→ **Given exercise**: List every line in the rows below that contains the string "acciaccatura". Treat uppercase and lowercase as different.

━━━━━ Provided records

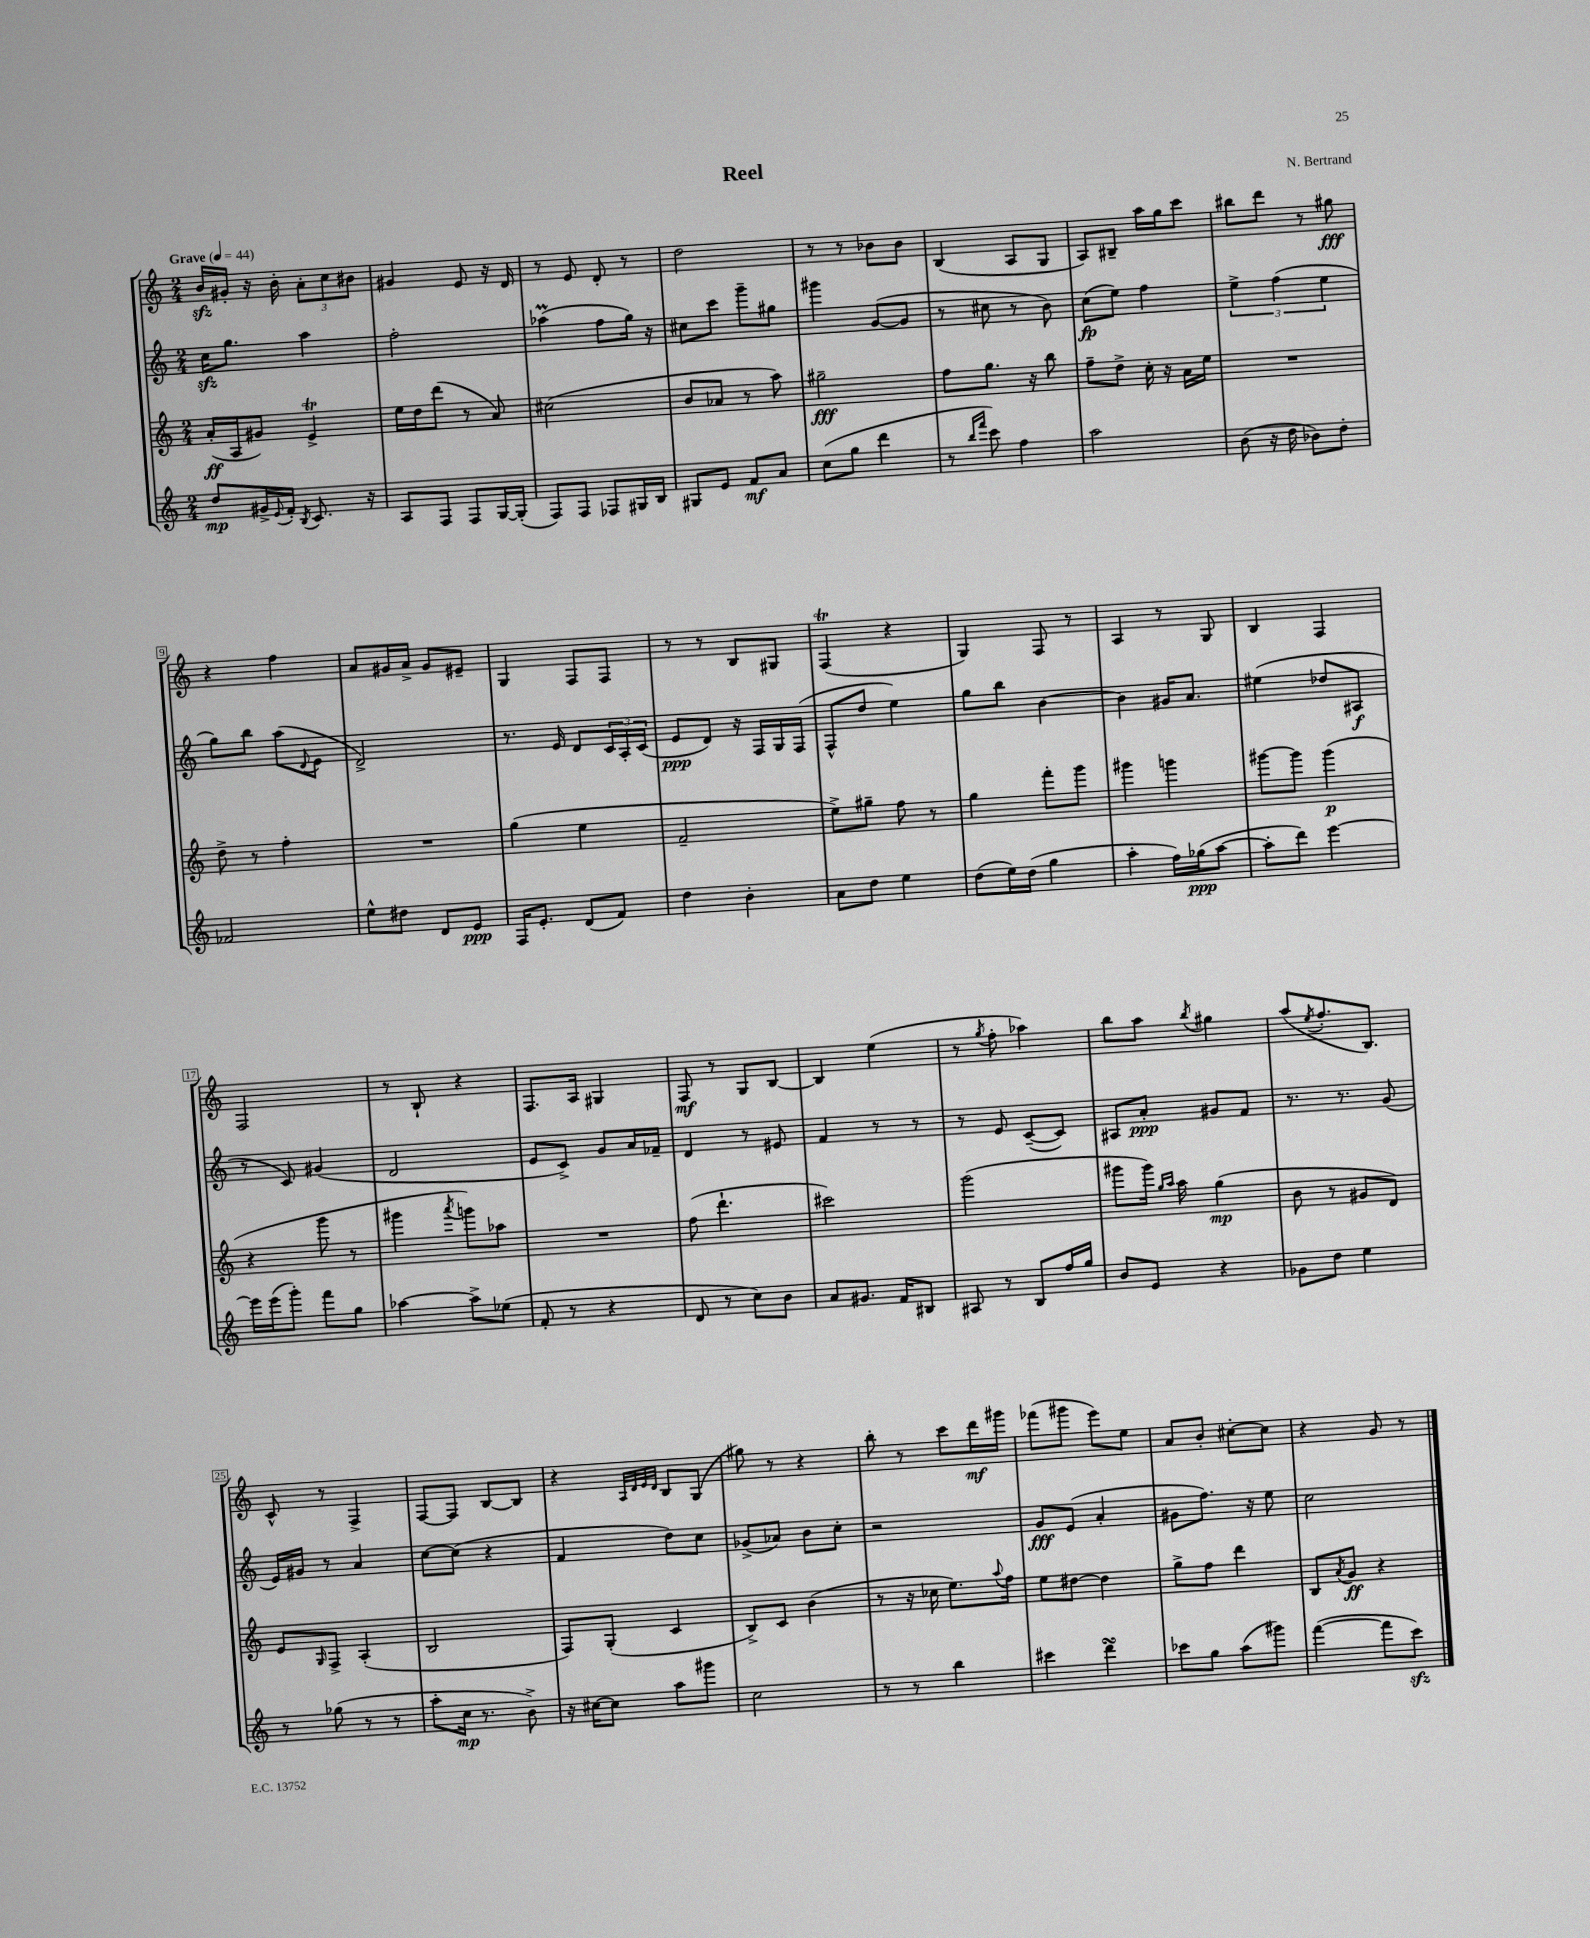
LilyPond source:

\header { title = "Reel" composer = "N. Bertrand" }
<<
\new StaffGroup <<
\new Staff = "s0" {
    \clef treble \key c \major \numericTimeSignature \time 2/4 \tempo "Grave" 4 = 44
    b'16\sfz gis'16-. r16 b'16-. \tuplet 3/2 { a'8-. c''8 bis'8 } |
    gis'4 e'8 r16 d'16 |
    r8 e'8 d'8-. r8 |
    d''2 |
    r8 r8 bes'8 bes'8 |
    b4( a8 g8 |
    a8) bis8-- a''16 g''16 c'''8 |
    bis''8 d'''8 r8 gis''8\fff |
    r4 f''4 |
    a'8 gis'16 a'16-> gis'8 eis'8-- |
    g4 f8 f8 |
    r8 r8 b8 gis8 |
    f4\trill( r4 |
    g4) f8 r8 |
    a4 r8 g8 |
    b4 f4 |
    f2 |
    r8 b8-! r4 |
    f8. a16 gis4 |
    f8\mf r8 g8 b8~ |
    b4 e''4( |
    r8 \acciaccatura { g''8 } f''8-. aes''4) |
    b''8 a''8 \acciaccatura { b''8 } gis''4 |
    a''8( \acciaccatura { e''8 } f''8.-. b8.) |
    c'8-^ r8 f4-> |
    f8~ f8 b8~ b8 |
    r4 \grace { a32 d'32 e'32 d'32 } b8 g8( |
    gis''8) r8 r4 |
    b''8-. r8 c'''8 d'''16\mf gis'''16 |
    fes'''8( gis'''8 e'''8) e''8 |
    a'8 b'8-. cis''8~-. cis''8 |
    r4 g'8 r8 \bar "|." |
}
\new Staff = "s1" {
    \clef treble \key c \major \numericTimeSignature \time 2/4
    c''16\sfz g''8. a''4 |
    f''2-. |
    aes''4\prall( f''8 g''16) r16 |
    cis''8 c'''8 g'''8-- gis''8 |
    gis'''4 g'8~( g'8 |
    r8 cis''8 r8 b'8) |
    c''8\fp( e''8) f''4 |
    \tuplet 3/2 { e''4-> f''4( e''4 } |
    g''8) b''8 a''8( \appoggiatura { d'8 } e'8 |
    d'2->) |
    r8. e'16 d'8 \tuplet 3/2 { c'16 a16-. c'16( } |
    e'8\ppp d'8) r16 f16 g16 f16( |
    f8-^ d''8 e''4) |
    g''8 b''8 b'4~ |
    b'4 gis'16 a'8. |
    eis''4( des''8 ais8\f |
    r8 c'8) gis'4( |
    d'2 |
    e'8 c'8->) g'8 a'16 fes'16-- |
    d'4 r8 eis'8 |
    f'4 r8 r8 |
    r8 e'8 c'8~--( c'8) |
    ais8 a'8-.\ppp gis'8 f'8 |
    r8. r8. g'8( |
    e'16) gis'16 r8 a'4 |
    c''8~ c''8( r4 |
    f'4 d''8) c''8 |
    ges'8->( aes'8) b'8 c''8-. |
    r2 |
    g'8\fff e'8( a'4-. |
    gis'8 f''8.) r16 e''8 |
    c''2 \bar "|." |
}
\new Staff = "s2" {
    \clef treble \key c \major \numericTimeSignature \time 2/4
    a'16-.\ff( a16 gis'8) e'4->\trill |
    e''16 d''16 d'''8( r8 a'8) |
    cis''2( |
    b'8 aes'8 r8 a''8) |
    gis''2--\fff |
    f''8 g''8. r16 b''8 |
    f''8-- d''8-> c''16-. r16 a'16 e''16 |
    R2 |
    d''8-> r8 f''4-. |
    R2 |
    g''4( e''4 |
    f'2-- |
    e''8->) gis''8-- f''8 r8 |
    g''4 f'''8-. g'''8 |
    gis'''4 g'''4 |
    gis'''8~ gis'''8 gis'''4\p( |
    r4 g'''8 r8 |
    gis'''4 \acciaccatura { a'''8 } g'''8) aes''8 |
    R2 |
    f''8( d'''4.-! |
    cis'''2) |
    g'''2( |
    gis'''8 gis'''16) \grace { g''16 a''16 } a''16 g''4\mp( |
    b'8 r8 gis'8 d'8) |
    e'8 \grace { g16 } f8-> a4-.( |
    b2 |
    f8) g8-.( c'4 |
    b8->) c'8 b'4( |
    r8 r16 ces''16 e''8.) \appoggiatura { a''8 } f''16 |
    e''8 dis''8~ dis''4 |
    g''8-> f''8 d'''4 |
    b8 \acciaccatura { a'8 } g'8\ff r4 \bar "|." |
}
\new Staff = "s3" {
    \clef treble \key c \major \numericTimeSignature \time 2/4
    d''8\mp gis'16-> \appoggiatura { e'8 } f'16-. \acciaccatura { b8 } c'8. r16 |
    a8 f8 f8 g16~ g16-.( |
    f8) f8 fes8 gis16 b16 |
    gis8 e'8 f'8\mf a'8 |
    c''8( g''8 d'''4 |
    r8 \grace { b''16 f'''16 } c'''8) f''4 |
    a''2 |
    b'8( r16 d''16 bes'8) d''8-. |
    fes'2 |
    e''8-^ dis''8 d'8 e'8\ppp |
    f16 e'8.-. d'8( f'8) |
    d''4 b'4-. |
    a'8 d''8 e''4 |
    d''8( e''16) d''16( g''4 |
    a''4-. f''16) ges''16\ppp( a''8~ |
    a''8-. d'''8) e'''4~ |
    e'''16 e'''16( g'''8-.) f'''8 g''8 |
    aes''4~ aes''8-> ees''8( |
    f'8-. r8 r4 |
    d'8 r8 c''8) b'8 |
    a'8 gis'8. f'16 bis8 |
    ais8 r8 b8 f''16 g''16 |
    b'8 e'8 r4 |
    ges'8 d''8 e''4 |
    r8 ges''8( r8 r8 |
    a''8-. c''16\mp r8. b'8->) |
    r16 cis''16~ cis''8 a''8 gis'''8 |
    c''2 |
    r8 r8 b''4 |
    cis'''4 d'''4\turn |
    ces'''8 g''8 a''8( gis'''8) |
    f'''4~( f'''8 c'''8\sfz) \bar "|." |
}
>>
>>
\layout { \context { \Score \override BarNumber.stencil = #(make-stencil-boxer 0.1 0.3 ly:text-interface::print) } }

━━━━━━━━━━

→ **Final result**:
    r8 \acciaccatura { g''8 } f''8-. aes''4) |
    b''8 a''8 \acciaccatura { b''8 } gis''4 |
    a''8( \acciaccatura { e''8 } f''8.-. b8.) |
    gis'''4 \acciaccatura { a'''8 } g'''8) aes''8 |
    b8 \acciaccatura { a'8 } g'8\ff r4 \bar "|." |
    d''8\mp gis'16-> \appoggiatura { e'8 } f'16-. \acciaccatura { b8 } c'8. r16 |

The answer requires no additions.